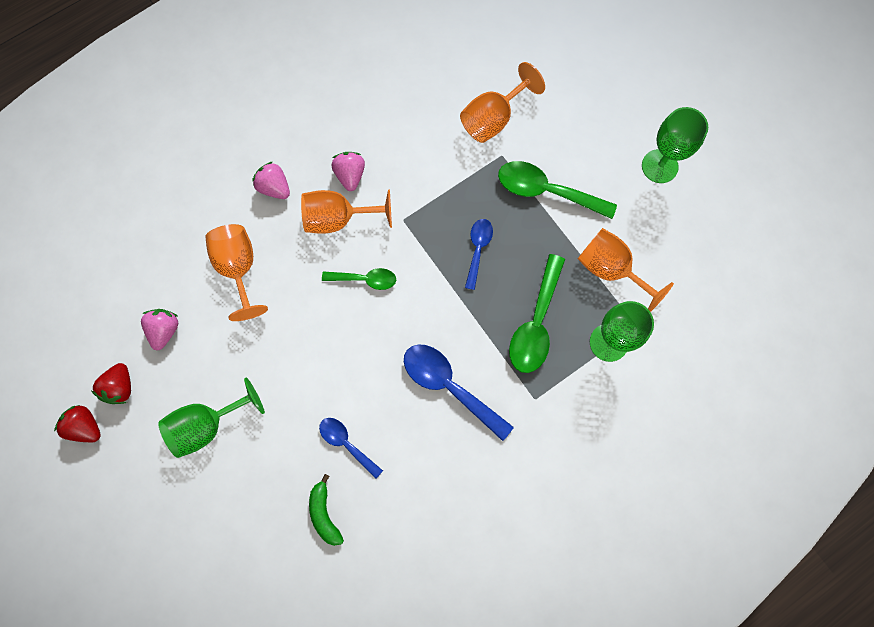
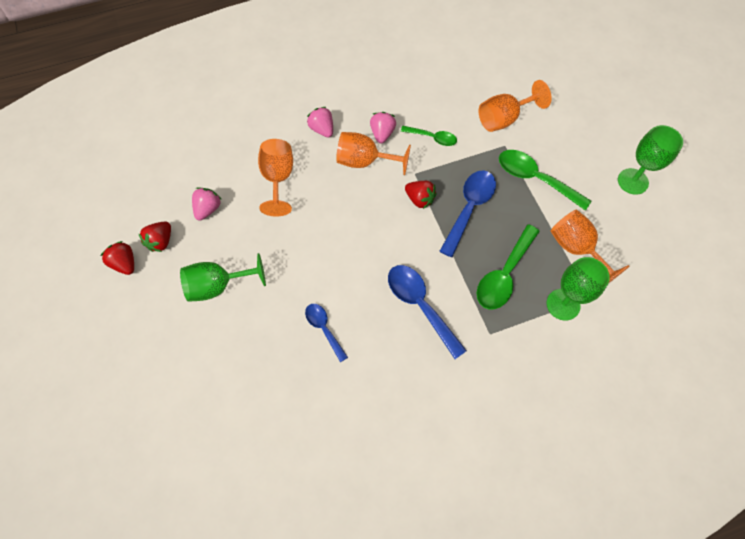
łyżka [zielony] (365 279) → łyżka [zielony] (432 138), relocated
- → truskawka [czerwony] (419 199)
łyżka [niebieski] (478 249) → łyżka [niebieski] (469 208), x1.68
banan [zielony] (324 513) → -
= = = =
▶ _WHAT YOU ARE ASKED TO DO_: Your copy should match the material above exactly, minus its pictures.

▶ _WRITTEN SOLUTION_:
łyżka [zielony] (365 279) → łyżka [zielony] (432 138), relocated
- → truskawka [czerwony] (419 199)
łyżka [niebieski] (478 249) → łyżka [niebieski] (469 208), x1.68
banan [zielony] (324 513) → -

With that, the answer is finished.